## Written instruction
Copy out the records below word for word, leaving the pictures out.

## Dataset
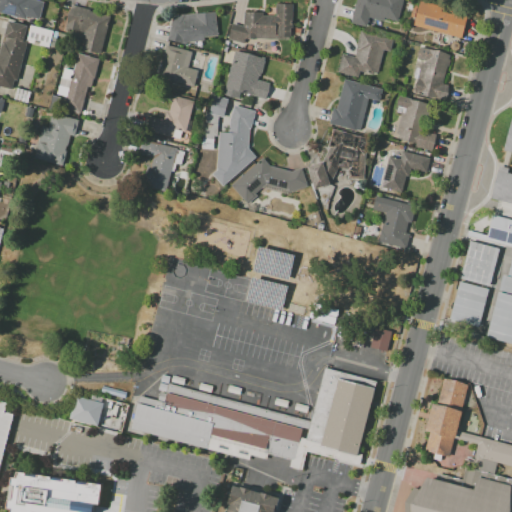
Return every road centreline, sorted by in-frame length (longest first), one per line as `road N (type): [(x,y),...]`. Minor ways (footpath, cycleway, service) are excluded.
road 1 (residential): [(505,0),(372,511)]
road 2 (residential): [(144,0),(102,160)]
road 3 (residential): [(323,0),(290,128)]
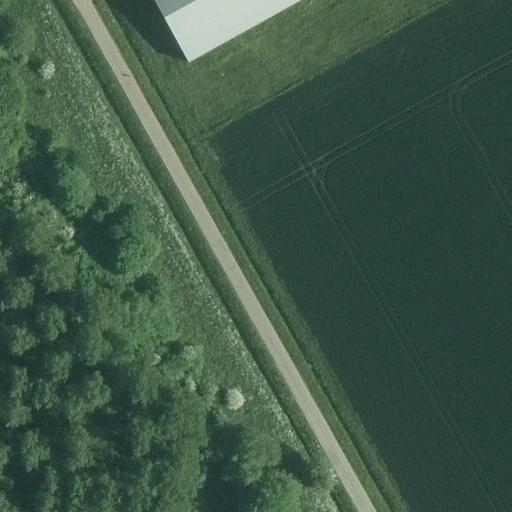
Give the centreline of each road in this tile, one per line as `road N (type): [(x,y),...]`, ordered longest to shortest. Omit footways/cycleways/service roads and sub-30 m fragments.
road 1 (unclassified): [(366,511),(78,0)]
road 2 (track): [(311,511),(38,0)]
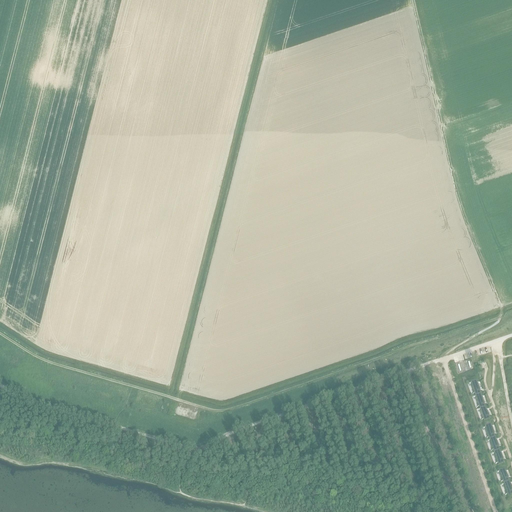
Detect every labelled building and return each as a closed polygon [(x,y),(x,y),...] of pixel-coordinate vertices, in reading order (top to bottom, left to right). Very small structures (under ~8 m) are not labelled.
[(476,381),(471,383),(475,396),(481,394),(476,381)] [(481,394),(475,396),(480,408),(485,407),(481,394)] [(485,407),(480,408),(484,421),(490,419),(485,407)] [(490,425),(485,427),(489,440),(495,438),(490,425)] [(495,438),(489,440),(494,452),(499,450),(495,438)] [(499,450),(494,452),(498,465),(504,463),(499,450)] [(504,468),(499,470),(503,483),(509,481),(504,468)] [(511,490),(509,481),(503,483),(508,496),(511,494),(511,490)]
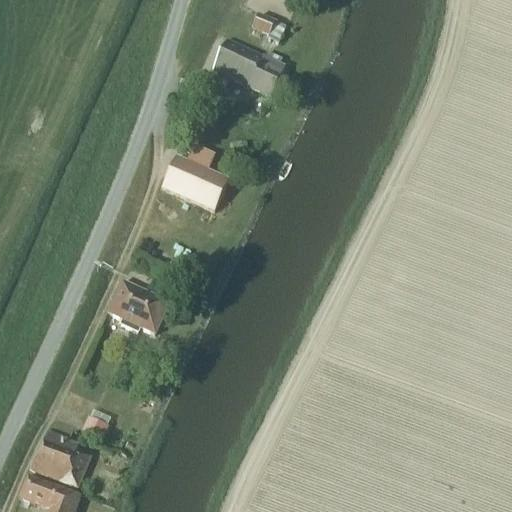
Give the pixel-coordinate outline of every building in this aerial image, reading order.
[(272,25),(257,19),(251,33),(267,40),(266,43),(277,48),(285,31),(273,25),(272,25)] [(263,62),(225,43),(211,73),(270,101),(284,71),(278,69),(281,63),(266,56),(263,62)] [(212,94),(218,80),(209,75),(202,90),(212,94)] [(213,160),(192,150),(185,165),(206,175),(213,160)] [(185,165),(175,160),(160,191),(212,216),(227,184),(206,175),(185,165)] [(154,340),(169,307),(121,284),(105,317),(120,325),(118,329),(137,338),(139,333),(154,340)] [(108,427),(89,418),(81,435),(100,444),(108,427)] [(77,492),(91,462),(77,456),(80,450),(70,446),(71,444),(48,434),(28,472),(77,492)] [(74,511),(80,501),(26,480),(17,502),(41,511),(74,511)]
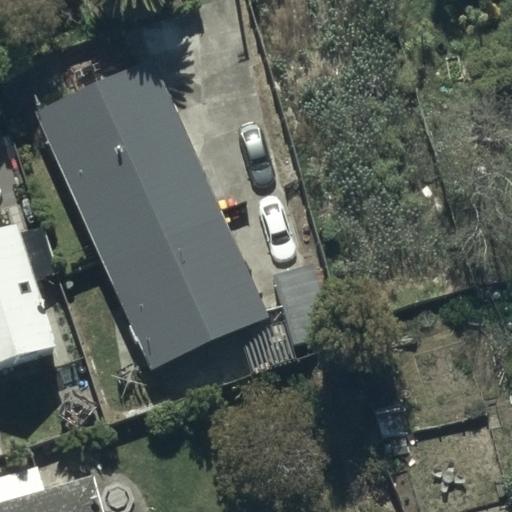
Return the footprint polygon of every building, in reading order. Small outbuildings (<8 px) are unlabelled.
[(0,0),(0,23),(71,0),(0,0)] [(305,0),(253,0),(250,1),(284,103),(336,85),(305,0)] [(146,68),(28,120),(143,378),(261,325),(146,68)] [(20,242),(17,233),(0,238),(0,374),(58,358),(36,285),(59,278),(47,234),(20,242)] [(326,264),(268,281),(295,368),(353,349),(326,264)] [(42,472),(0,484),(0,511),(100,511),(92,483),(49,496),(42,472)]
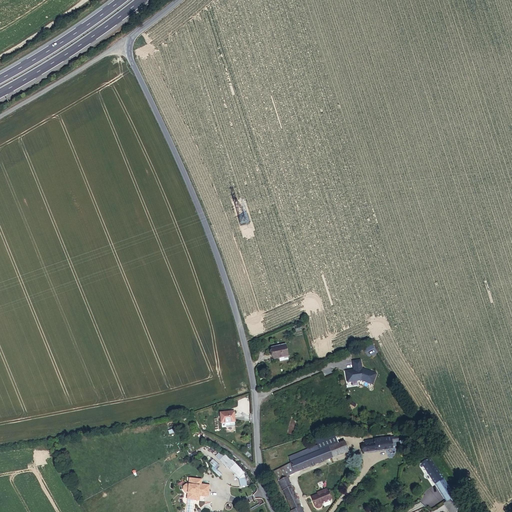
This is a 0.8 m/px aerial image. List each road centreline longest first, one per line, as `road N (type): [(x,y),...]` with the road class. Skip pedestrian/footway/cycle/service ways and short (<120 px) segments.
road 1 (tertiary): [(272,511),(256,463),(253,382),(225,279),(127,49)]
road 2 (trunk): [(0,92),(142,0)]
road 3 (unclassified): [(0,118),(127,49)]
road 4 (trunk): [(120,0),(0,78)]
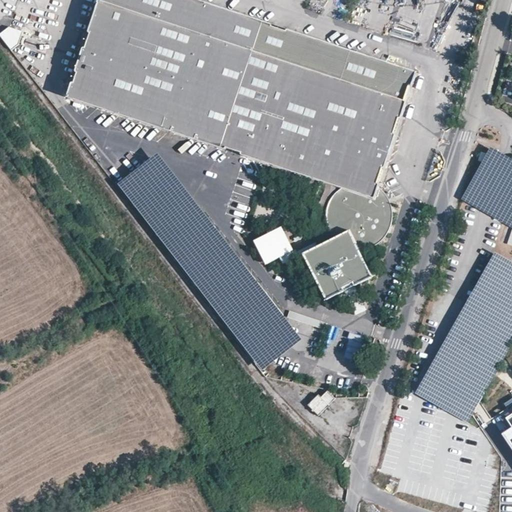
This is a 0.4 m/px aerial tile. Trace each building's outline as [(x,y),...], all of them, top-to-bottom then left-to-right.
[(405,103),(416,71),(289,29),(286,30),(279,28),(272,26),(271,23),(200,0),(99,0),(89,31),(90,33),(85,48),(83,48),(75,71),(77,73),(74,82),(71,83),(67,96),(238,154),(264,163),(341,189),(336,193),(332,199),(330,204),(328,210),(327,215),(327,221),(328,226),(330,230),(332,234),(335,238),(303,253),(327,302),(344,293),(343,290),(354,285),(355,287),(373,278),(360,251),(366,251),(371,249),(375,247),(378,245),(381,243),(386,238),(389,233),(392,227),(393,220),(393,213),(391,206),(389,201),(386,197),(382,192),(378,189),(379,184),(377,182),(382,169),(385,168),(396,135),(394,133),(399,118),(401,118),(406,104),(405,103)] [(5,27),(0,30),(0,36),(9,48),(17,42),(18,29),(5,27)] [(287,229),(259,242),(270,265),(298,251),(287,229)] [(297,313),(295,320),(319,328),(321,321),(297,313)] [(445,375),(455,347),(448,345),(438,373),(445,375)] [(319,417),(335,401),(327,392),(321,398),(319,396),(309,406),(319,417)]
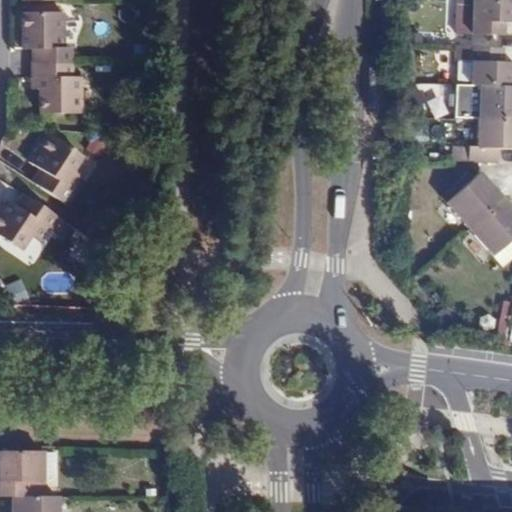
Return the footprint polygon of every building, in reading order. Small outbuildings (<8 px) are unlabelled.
[(456,0),(455,34),(502,36),(503,23),(511,23),(511,1),(476,0),(456,0)] [(19,15),(18,49),(32,49),(37,50),(38,63),(67,63),(69,63),(69,50),(60,50),(60,15),(19,15)] [(470,63),(470,47),(456,46),(456,62),(470,63)] [(479,86),(511,86),(511,62),(501,62),(502,48),(470,47),(470,63),(456,62),(455,81),(470,82),(470,85),(479,86)] [(66,77),(67,63),(38,63),(32,63),(32,77),(40,77),(41,113),(82,113),(82,77),(66,77)] [(470,85),(455,85),(454,118),(478,119),(479,86),(470,85)] [(478,119),(511,120),(511,86),(479,86),(478,119)] [(451,161),(497,163),(498,149),(511,149),(511,120),(478,119),(477,148),(452,148),(451,161)] [(43,175),(36,185),(62,203),(79,178),(70,171),(78,160),(44,136),(25,162),(37,171),(43,175)] [(37,171),(30,181),(36,185),(43,175),(37,171)] [(438,198),(467,231),(503,199),(480,172),(470,181),(459,190),(454,185),(438,198)] [(465,176),(454,185),(459,190),(470,181),(465,176)] [(3,181),(0,185),(0,197),(17,208),(25,196),(3,181)] [(36,241),(46,227),(52,214),(25,196),(17,208),(0,197),(0,239),(16,251),(26,235),(36,241)] [(511,244),(509,240),(511,237),(511,209),(503,199),(467,231),(500,267),(511,255),(511,244)] [(60,237),(67,224),(52,214),(46,227),(60,237)] [(0,497),(12,497),(43,497),(42,480),(50,480),(55,475),(55,453),(42,452),(0,451),(0,497)] [(11,511),(58,511),(59,497),(43,497),(12,497),(11,511)]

## Finished task
Return every road centreline, sorted by in-frame length (longest first), one per line as `road N (type): [(x,y),...]`. Minor ways (footpath, cycleway, service) are excluded.
road 1 (residential): [(505,0),(372,511)]
road 2 (residential): [(144,0),(102,160)]
road 3 (residential): [(323,0),(290,128)]
Give the centreline of each road in this tile, one per line as `road N (type): [(x,y),...]`, ordered longest to shortest. Omit footways/cycleways/service roads and sub-30 m fragments.
road 1 (unclassified): [(366,511),(78,0)]
road 2 (track): [(311,511),(38,0)]
Detect every labelled building and return each as a closed polygon [(x,y),(x,y),...] of pixel-coordinate vertices, in reading order (top to bottom, left to right). Very small structures (under ~8 m) are not labelled.
[(476,381),(471,383),(475,396),(481,394),(476,381)] [(481,394),(475,396),(480,408),(485,407),(481,394)] [(485,407),(480,408),(484,421),(490,419),(485,407)] [(490,425),(485,427),(489,440),(495,438),(490,425)] [(495,438),(489,440),(494,452),(499,450),(495,438)] [(499,450),(494,452),(498,465),(504,463),(499,450)] [(504,468),(499,470),(503,483),(509,481),(504,468)] [(511,490),(509,481),(503,483),(508,496),(511,494),(511,490)]
Give the pixel-coordinate outline of every building in this aerial image, reading order.
[(272,25),(257,19),(251,33),(267,40),(266,43),(277,48),(285,31),(273,25),(272,25)] [(263,62),(225,43),(211,73),(270,101),(284,71),(278,69),(281,63),(266,56),(263,62)] [(212,94),(218,80),(209,75),(202,90),(212,94)] [(213,160),(192,150),(185,165),(206,175),(213,160)] [(185,165),(175,160),(160,191),(212,216),(227,184),(206,175),(185,165)] [(154,340),(169,307),(121,284),(105,317),(120,325),(118,329),(137,338),(139,333),(154,340)] [(108,427),(89,418),(81,435),(100,444),(108,427)] [(77,492),(91,462),(77,456),(80,450),(70,446),(71,444),(48,434),(28,472),(77,492)] [(74,511),(80,501),(26,480),(17,502),(41,511),(74,511)]
Return the footprint polygon of every building, in reading order. Small outbuildings (<8 px) are unlabelled.
[(0,0),(0,23),(71,0),(0,0)] [(305,0),(253,0),(250,1),(284,103),(336,85),(305,0)] [(146,68),(28,120),(143,378),(261,325),(146,68)] [(20,242),(17,233),(0,238),(0,374),(58,358),(36,285),(59,278),(47,234),(20,242)] [(326,264),(268,281),(295,368),(353,349),(326,264)] [(42,472),(0,484),(0,511),(100,511),(92,483),(49,496),(42,472)]
This is a 0.8 m/px aerial image. List each road centreline longest first, one per line, as `road N (type): [(x,y),...]` with the road class. Skip pedestrian/footway/cycle/service ways and short (<120 px) segments.
road 1 (tertiary): [(272,511),(256,463),(253,382),(225,279),(127,49)]
road 2 (trunk): [(0,92),(142,0)]
road 3 (unclassified): [(0,118),(127,49)]
road 4 (trunk): [(120,0),(0,78)]
This is a 0.4 m/px aerial tile. Trace each building's outline as [(x,y),...], all of them, top-to-bottom then left-to-right.
[(405,103),(416,71),(289,29),(286,30),(279,28),(272,26),(271,23),(200,0),(99,0),(89,31),(90,33),(85,48),(83,48),(75,71),(77,73),(74,82),(71,83),(67,96),(238,154),(264,163),(341,189),(336,193),(332,199),(330,204),(328,210),(327,215),(327,221),(328,226),(330,230),(332,234),(335,238),(303,253),(327,302),(344,293),(343,290),(354,285),(355,287),(373,278),(360,251),(366,251),(371,249),(375,247),(378,245),(381,243),(386,238),(389,233),(392,227),(393,220),(393,213),(391,206),(389,201),(386,197),(382,192),(378,189),(379,184),(377,182),(382,169),(385,168),(396,135),(394,133),(399,118),(401,118),(406,104),(405,103)] [(5,27),(0,30),(0,36),(9,48),(17,42),(18,29),(5,27)] [(287,229),(259,242),(270,265),(298,251),(287,229)] [(297,313),(295,320),(319,328),(321,321),(297,313)] [(445,375),(455,347),(448,345),(438,373),(445,375)] [(319,417),(335,401),(327,392),(321,398),(319,396),(309,406),(319,417)]
Return the footprint polygon of every building, in reading order. Small outbuildings (<8 px) are unlabelled.
[(456,0),(455,34),(502,36),(503,23),(511,23),(511,1),(476,0),(456,0)] [(19,15),(18,49),(32,49),(37,50),(38,63),(67,63),(69,63),(69,50),(60,50),(60,15),(19,15)] [(470,63),(470,47),(456,46),(456,62),(470,63)] [(479,86),(511,86),(511,62),(501,62),(502,48),(470,47),(470,63),(456,62),(455,81),(470,82),(470,85),(479,86)] [(66,77),(67,63),(38,63),(32,63),(32,77),(40,77),(41,113),(82,113),(82,77),(66,77)] [(470,85),(455,85),(454,118),(478,119),(479,86),(470,85)] [(478,119),(511,120),(511,86),(479,86),(478,119)] [(451,161),(497,163),(498,149),(511,149),(511,120),(478,119),(477,148),(452,148),(451,161)] [(43,175),(36,185),(62,203),(79,178),(70,171),(78,160),(44,136),(25,162),(37,171),(43,175)] [(37,171),(30,181),(36,185),(43,175),(37,171)] [(438,198),(467,231),(503,199),(480,172),(470,181),(459,190),(454,185),(438,198)] [(465,176),(454,185),(459,190),(470,181),(465,176)] [(3,181),(0,185),(0,197),(17,208),(25,196),(3,181)] [(36,241),(46,227),(52,214),(25,196),(17,208),(0,197),(0,239),(16,251),(26,235),(36,241)] [(511,244),(509,240),(511,237),(511,209),(503,199),(467,231),(500,267),(511,255),(511,244)] [(60,237),(67,224),(52,214),(46,227),(60,237)] [(0,497),(12,497),(43,497),(42,480),(50,480),(55,475),(55,453),(42,452),(0,451),(0,497)] [(11,511),(58,511),(59,497),(43,497),(12,497),(11,511)]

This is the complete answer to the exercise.